*Assignment*
Output a character-exact copy of the data, images removed.

*Dataset extract*
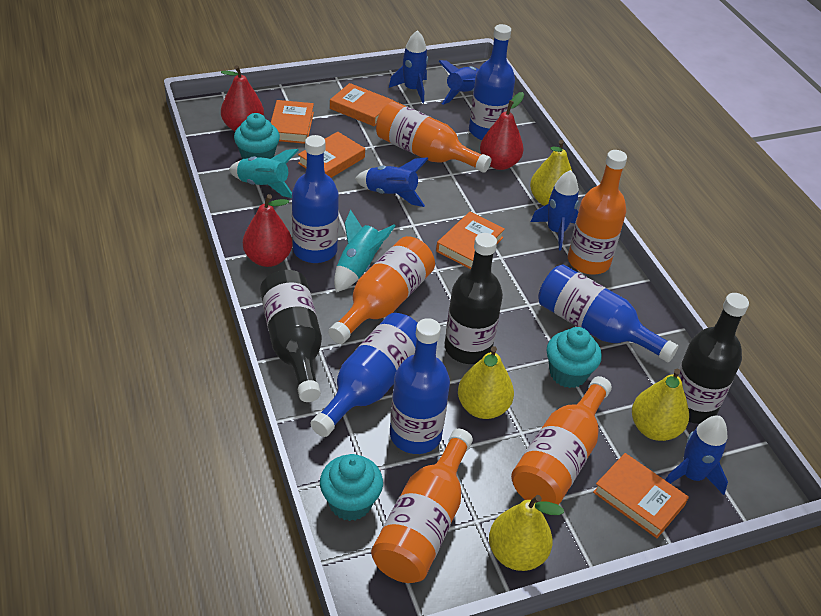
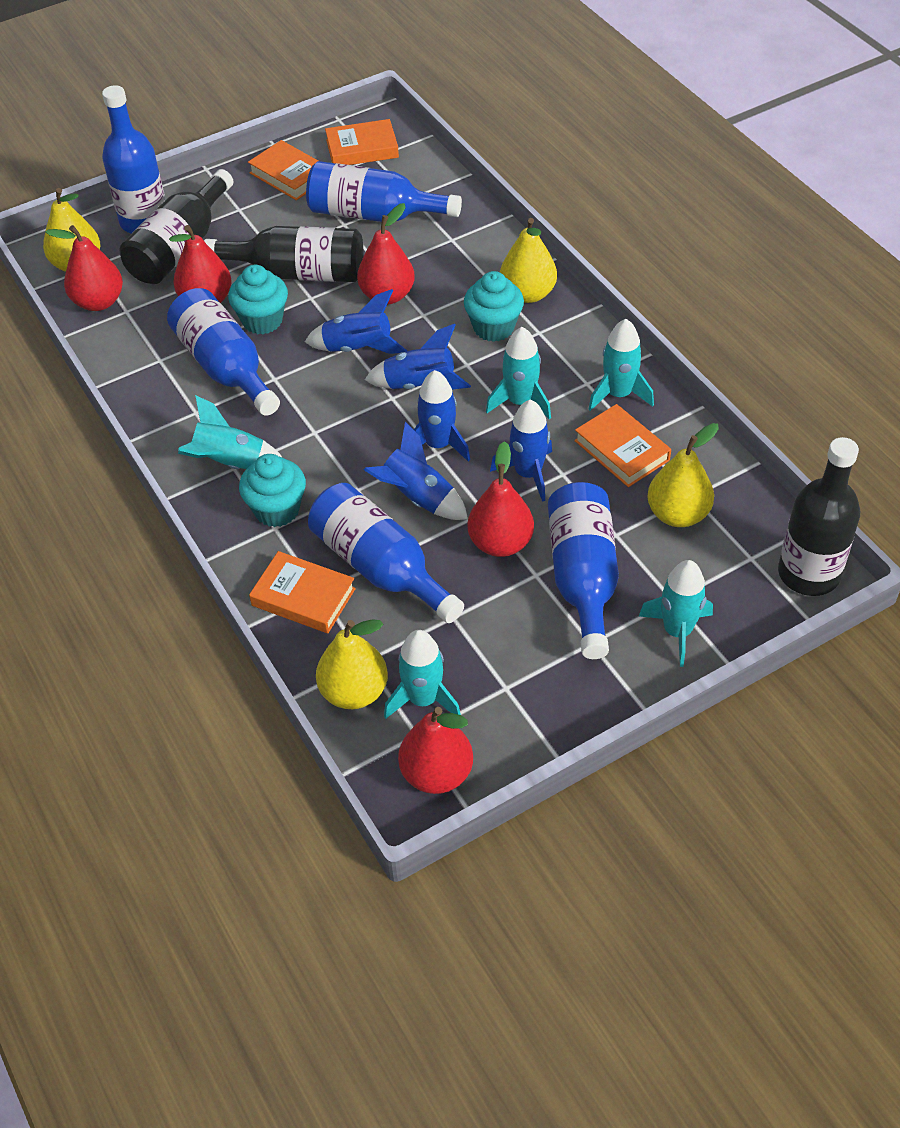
orange book: 5 -> 4
orange bottle: 5 -> 0
red pear: 3 -> 5
turquoise rocket: 2 -> 5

*Answer to the problem*
orange book: 5 -> 4
orange bottle: 5 -> 0
red pear: 3 -> 5
turquoise rocket: 2 -> 5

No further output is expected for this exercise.